**TASK STATEMENT:** Whenever a line in the entries below contains "ruler", copy that line.

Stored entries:

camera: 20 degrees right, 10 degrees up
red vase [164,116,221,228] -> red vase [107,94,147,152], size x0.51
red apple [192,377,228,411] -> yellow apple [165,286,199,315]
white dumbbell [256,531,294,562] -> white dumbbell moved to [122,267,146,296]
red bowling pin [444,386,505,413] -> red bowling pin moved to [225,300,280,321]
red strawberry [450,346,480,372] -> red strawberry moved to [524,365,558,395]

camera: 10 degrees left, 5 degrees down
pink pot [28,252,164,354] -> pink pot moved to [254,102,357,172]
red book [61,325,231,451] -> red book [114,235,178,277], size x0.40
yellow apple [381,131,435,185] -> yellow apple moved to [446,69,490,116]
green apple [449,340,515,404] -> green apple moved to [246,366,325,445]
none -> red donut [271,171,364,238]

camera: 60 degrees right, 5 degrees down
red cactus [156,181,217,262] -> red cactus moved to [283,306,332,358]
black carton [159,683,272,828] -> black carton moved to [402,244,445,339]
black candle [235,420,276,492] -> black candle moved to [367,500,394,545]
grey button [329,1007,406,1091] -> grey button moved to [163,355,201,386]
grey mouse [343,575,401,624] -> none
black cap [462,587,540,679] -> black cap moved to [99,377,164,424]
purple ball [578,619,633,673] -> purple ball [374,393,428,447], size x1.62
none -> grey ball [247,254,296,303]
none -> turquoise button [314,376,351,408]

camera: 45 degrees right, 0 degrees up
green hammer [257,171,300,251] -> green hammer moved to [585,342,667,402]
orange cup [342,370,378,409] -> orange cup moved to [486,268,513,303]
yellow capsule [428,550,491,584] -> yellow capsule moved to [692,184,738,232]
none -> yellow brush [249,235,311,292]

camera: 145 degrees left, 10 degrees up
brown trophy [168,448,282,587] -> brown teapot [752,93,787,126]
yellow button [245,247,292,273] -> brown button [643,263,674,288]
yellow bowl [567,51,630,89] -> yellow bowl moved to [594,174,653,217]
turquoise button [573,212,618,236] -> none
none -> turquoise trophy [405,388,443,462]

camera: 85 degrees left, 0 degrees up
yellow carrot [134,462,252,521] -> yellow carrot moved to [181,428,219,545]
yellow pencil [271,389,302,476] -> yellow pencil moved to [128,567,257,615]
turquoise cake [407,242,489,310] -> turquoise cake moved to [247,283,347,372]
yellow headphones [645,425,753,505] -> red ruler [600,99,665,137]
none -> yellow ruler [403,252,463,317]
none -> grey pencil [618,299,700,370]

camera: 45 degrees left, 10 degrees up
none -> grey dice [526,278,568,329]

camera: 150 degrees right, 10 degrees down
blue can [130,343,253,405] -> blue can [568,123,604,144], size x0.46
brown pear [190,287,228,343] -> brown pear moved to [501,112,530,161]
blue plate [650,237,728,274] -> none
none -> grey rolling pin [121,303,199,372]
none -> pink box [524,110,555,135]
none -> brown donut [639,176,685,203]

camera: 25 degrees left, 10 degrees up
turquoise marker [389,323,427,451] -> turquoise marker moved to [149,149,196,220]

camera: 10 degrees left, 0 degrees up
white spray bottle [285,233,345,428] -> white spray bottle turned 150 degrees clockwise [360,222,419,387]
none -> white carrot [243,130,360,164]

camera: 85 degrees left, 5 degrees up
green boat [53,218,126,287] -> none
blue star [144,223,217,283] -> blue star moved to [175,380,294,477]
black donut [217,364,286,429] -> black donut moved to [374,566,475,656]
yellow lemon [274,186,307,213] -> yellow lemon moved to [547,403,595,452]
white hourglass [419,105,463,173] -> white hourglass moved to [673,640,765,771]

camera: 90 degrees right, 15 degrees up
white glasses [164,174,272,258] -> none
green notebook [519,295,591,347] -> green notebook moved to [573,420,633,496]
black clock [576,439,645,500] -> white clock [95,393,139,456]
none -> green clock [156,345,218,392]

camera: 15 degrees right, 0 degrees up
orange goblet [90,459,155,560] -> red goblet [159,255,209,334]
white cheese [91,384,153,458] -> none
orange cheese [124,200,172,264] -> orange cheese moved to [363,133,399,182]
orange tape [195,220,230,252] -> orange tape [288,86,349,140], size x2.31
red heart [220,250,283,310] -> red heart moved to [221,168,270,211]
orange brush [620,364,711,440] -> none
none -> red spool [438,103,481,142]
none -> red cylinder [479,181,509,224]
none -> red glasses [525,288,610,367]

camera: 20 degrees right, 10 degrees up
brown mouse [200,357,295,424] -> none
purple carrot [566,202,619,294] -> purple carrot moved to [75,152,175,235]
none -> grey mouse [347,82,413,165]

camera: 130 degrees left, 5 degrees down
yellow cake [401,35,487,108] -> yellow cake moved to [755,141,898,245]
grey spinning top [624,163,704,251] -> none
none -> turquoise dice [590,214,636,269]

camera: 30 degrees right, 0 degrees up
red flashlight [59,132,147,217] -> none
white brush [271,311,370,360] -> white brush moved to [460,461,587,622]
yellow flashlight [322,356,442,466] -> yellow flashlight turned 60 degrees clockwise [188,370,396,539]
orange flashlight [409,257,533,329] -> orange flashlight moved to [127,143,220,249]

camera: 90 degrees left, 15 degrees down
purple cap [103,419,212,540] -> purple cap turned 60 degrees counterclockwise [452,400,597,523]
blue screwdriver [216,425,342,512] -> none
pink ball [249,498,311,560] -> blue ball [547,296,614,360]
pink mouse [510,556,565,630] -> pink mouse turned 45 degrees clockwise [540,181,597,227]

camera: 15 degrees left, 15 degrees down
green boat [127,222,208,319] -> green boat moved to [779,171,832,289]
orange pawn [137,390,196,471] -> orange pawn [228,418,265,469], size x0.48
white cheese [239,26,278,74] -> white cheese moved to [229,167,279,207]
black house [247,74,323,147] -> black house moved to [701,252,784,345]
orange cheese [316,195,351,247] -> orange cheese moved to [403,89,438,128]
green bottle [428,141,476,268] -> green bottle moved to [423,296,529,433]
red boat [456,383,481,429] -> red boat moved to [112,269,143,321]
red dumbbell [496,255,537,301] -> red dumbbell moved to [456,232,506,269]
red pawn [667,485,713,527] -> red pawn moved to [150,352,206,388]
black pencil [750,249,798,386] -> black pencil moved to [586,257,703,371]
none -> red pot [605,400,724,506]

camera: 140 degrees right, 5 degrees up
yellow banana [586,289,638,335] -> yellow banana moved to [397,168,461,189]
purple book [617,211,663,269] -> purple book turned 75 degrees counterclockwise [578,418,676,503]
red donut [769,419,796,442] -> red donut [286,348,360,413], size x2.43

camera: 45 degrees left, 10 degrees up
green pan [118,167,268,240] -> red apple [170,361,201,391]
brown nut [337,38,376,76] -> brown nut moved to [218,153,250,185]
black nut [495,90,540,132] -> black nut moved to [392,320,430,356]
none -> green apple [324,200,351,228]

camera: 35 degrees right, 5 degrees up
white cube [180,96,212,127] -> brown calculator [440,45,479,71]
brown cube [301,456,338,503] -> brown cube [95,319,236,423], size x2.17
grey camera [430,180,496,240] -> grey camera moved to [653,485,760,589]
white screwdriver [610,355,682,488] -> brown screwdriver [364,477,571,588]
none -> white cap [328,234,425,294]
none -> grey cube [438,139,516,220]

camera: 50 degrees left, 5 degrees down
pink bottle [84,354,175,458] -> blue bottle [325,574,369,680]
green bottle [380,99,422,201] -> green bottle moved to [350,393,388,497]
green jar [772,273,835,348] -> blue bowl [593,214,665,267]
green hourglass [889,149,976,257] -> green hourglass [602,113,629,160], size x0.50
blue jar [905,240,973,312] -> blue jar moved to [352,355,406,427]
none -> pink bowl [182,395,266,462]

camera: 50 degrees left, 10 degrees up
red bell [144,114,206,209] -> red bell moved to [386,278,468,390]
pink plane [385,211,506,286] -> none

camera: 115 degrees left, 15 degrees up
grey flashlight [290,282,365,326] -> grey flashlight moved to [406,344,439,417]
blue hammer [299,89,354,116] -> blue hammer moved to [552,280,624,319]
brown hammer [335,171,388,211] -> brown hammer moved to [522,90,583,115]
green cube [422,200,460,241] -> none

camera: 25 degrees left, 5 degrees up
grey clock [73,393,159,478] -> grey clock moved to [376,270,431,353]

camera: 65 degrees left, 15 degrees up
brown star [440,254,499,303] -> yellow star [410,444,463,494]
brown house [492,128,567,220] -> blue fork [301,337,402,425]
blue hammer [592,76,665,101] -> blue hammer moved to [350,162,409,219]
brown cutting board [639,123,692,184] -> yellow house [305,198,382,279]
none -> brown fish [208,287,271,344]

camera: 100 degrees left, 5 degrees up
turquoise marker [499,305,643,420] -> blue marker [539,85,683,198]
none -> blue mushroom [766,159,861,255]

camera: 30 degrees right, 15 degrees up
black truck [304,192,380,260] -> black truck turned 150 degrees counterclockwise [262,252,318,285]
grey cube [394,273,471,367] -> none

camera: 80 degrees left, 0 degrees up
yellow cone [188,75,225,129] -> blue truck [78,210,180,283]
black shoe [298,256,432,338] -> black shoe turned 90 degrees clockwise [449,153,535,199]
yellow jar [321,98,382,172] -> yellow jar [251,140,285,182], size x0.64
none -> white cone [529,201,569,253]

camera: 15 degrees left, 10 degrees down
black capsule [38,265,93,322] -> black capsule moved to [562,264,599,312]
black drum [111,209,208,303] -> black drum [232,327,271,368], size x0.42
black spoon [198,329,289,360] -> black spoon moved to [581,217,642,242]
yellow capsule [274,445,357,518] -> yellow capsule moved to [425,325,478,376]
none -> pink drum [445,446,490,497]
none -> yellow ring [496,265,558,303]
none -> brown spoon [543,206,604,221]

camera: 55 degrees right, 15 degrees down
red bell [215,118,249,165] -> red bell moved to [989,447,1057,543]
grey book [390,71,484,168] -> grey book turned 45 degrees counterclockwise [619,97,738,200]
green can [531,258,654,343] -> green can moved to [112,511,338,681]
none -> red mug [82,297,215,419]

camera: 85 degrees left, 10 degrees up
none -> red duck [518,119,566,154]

**THE ANSWER:**
yellow headphones [645,425,753,505] -> red ruler [600,99,665,137]
none -> yellow ruler [403,252,463,317]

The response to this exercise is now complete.